_Information shown:_
..........

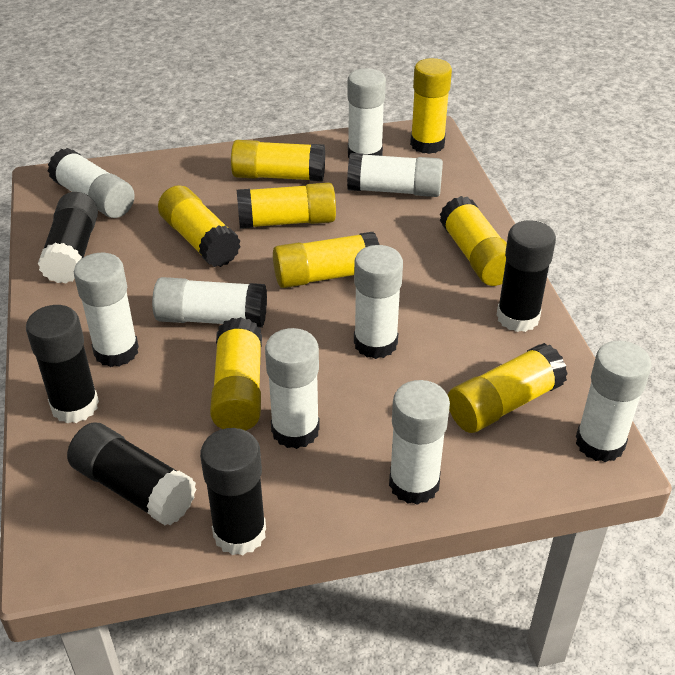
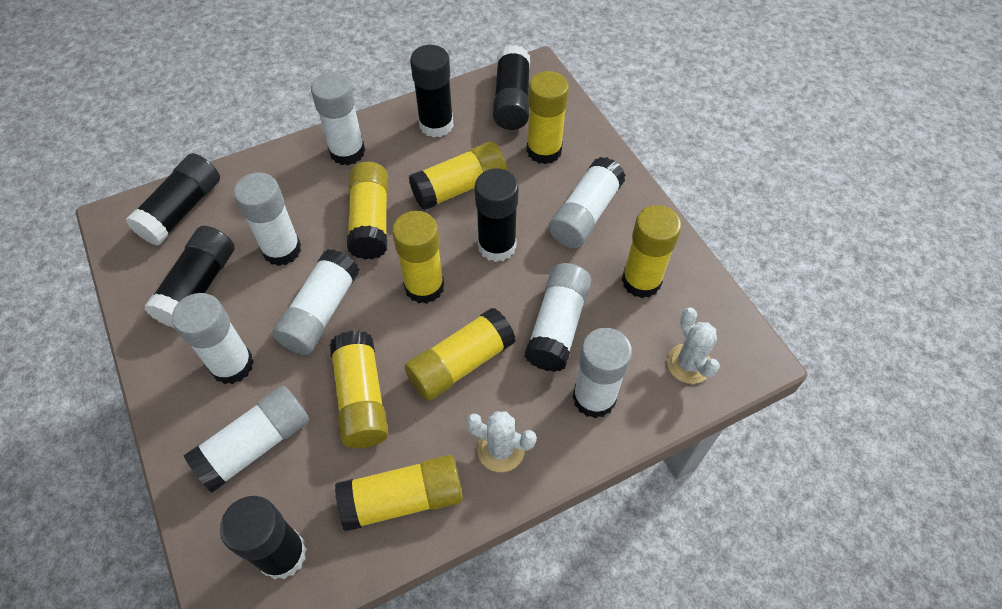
black glue stick: 5 -> 6
white cactus: 0 -> 2
white glue stick: 9 -> 8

..........

_Task details:_ All of the material must be repeated exactly in the answer, apart from the pictures.

_Result for this task:_
black glue stick: 5 -> 6
white cactus: 0 -> 2
white glue stick: 9 -> 8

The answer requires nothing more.